Below is a block of records; return all of them exactly, but without the images.
*** Begin section ***
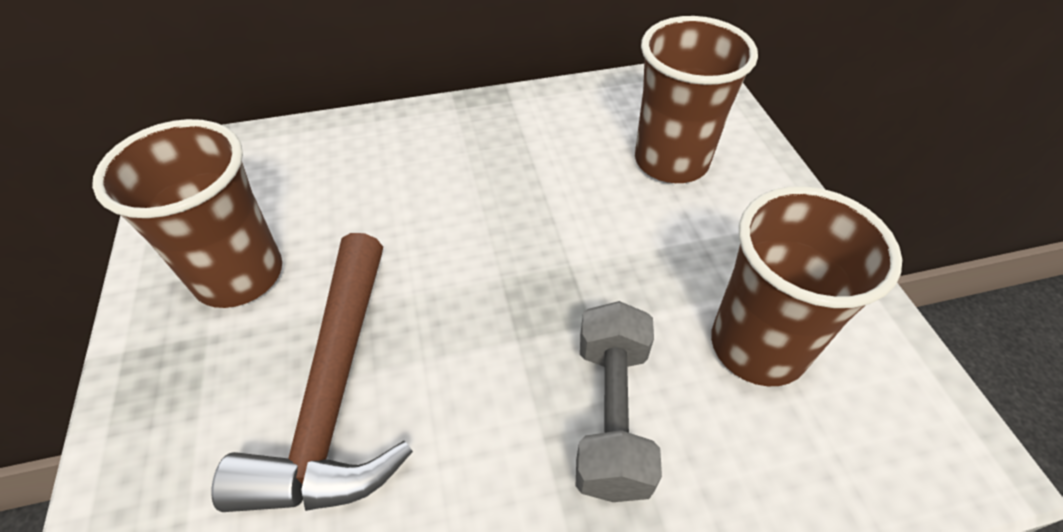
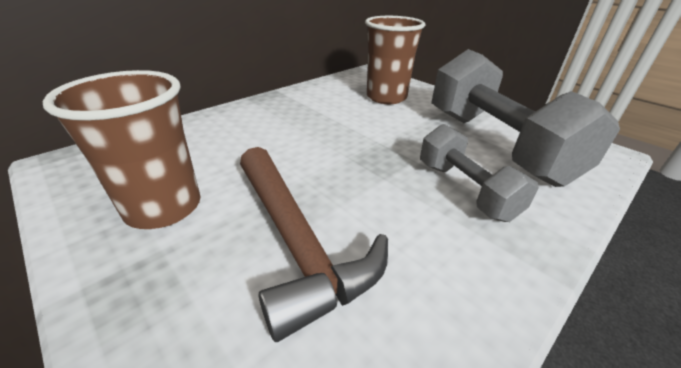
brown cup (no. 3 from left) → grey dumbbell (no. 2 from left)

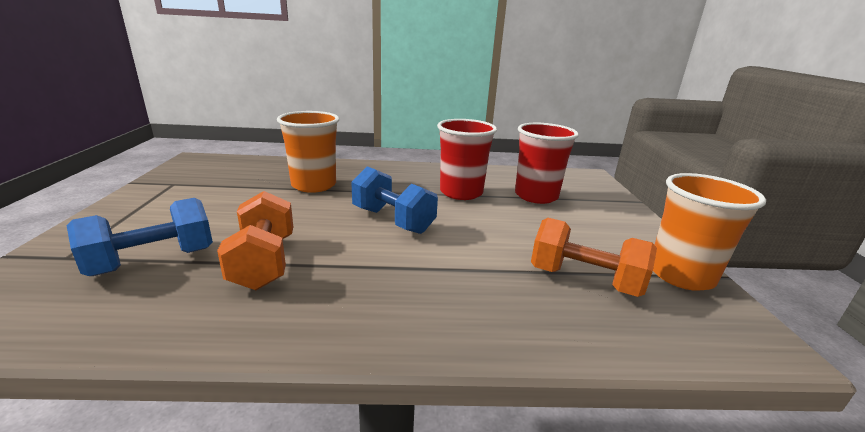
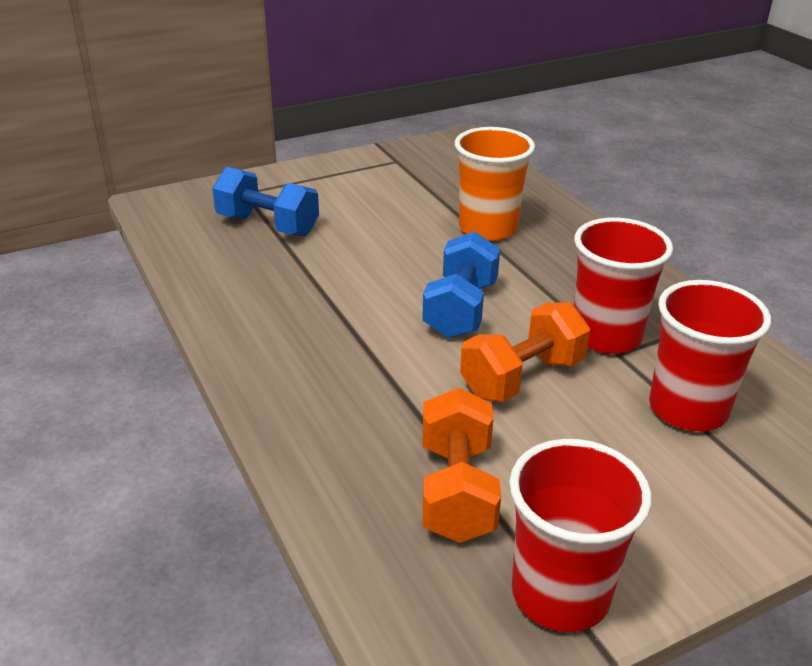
orange cup (no. 2 from left) → red cup (no. 1 from left)
orange dumbbell (no. 1 from left in the first image) → orange dumbbell (no. 2 from left), relocated

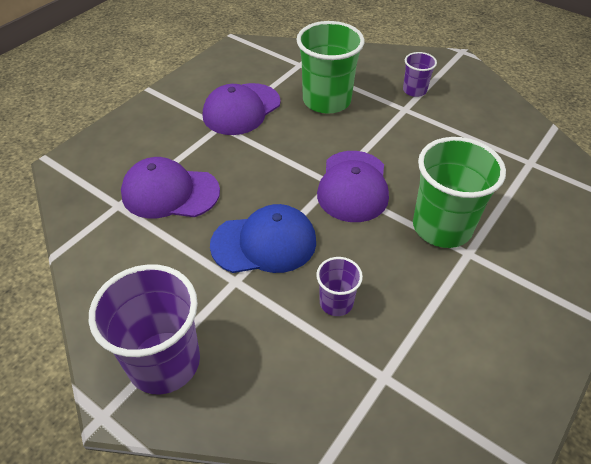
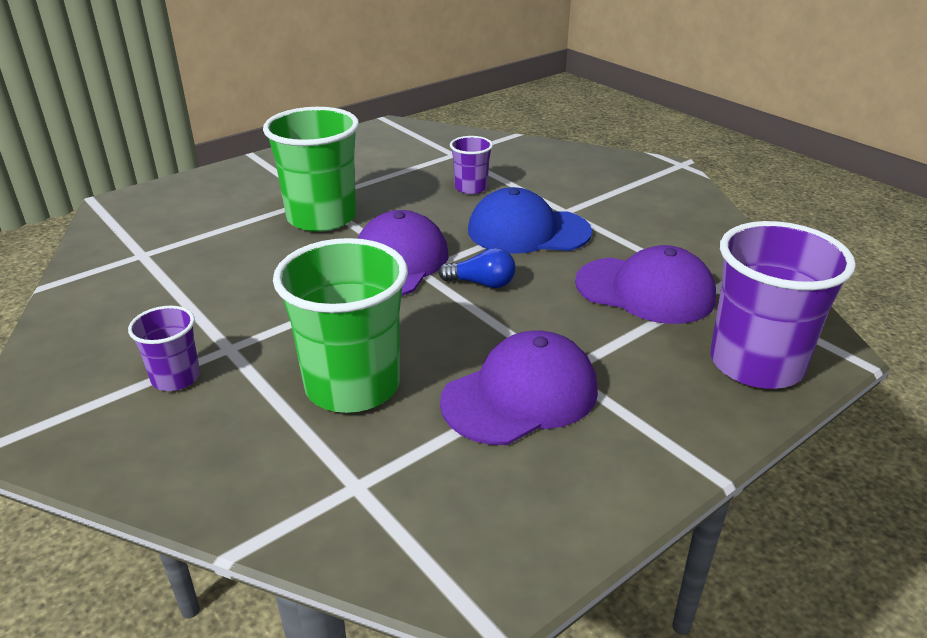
purple cup (no. 1 from left in the first image) → purple cup (no. 3 from left), relocated
- → blue light bulb

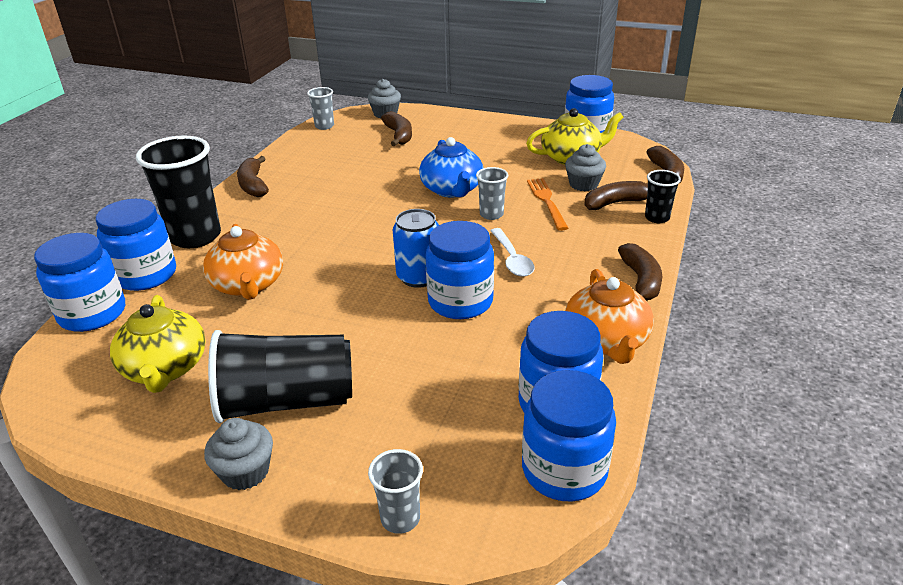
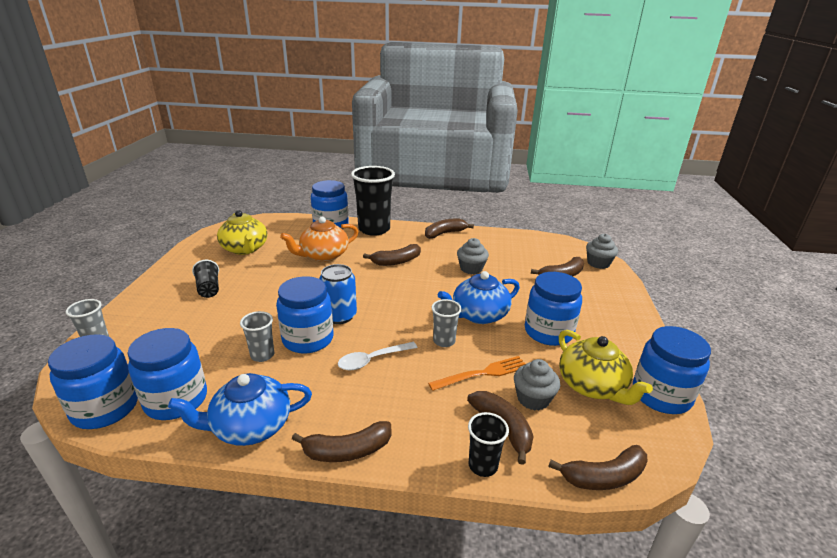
grey cup (no. 1 from left in the first image) → grey cup (no. 2 from left), relocated
blue jar (no. 1 from left in the first image) → blue jar (no. 5 from left), relocated
orange teapot (no. 2 from left) → blue teapot (no. 1 from left)
yellow teapot (no. 1 from left), 90 degrees counterclockwise
black cup (no. 2 from left in the first image) → black cup (no. 1 from left), x0.49
grey cupcake (no. 1 from left), relocated
- → brown banana (no. 2 from left)

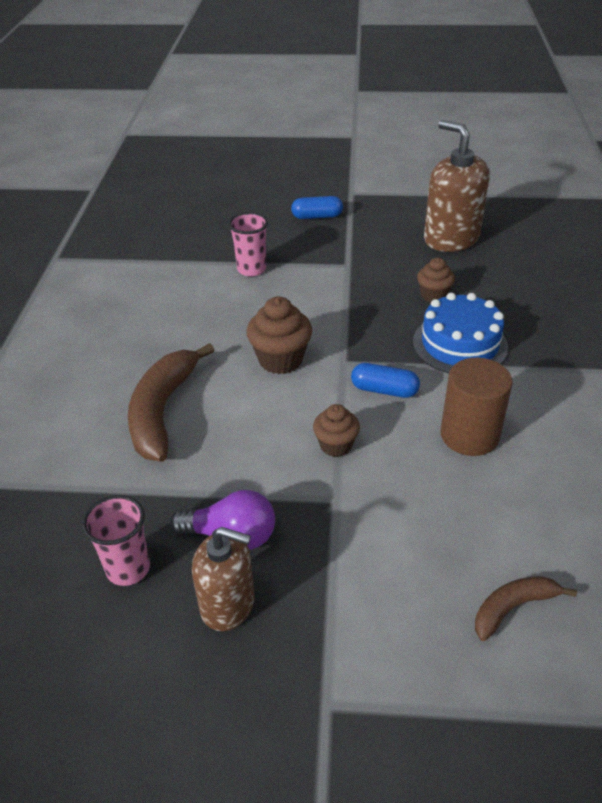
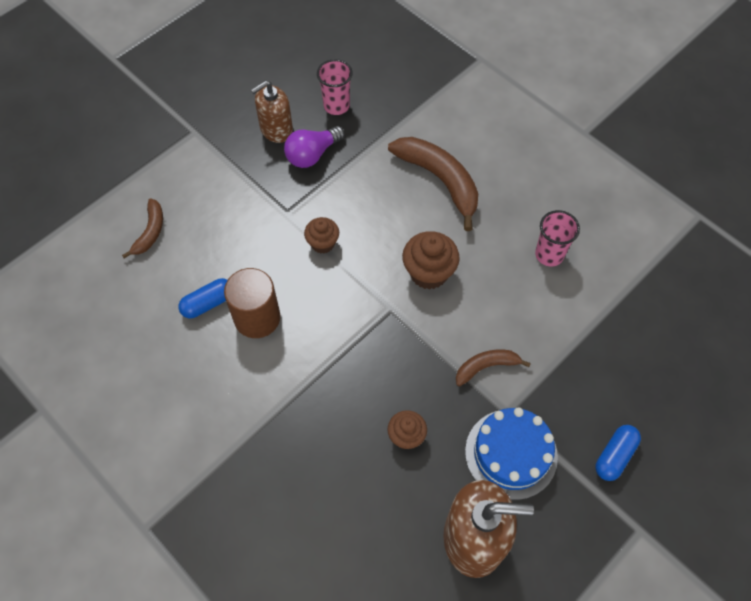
pink cup (no. 2 from left), relocated
blue cake, relocated
blue capsule (no. 2 from left in the first image) → blue capsule (no. 1 from left), relocated
- → brown banana (no. 3 from left)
*** End section ***
(Written solution)
brown cup (no. 3 from left) → grey dumbbell (no. 2 from left)

orange cup (no. 2 from left) → red cup (no. 1 from left)
orange dumbbell (no. 1 from left in the first image) → orange dumbbell (no. 2 from left), relocated

purple cup (no. 1 from left in the first image) → purple cup (no. 3 from left), relocated
- → blue light bulb

grey cup (no. 1 from left in the first image) → grey cup (no. 2 from left), relocated
blue jar (no. 1 from left in the first image) → blue jar (no. 5 from left), relocated
orange teapot (no. 2 from left) → blue teapot (no. 1 from left)
yellow teapot (no. 1 from left), 90 degrees counterclockwise
black cup (no. 2 from left in the first image) → black cup (no. 1 from left), x0.49
grey cupcake (no. 1 from left), relocated
- → brown banana (no. 2 from left)

pink cup (no. 2 from left), relocated
blue cake, relocated
blue capsule (no. 2 from left in the first image) → blue capsule (no. 1 from left), relocated
- → brown banana (no. 3 from left)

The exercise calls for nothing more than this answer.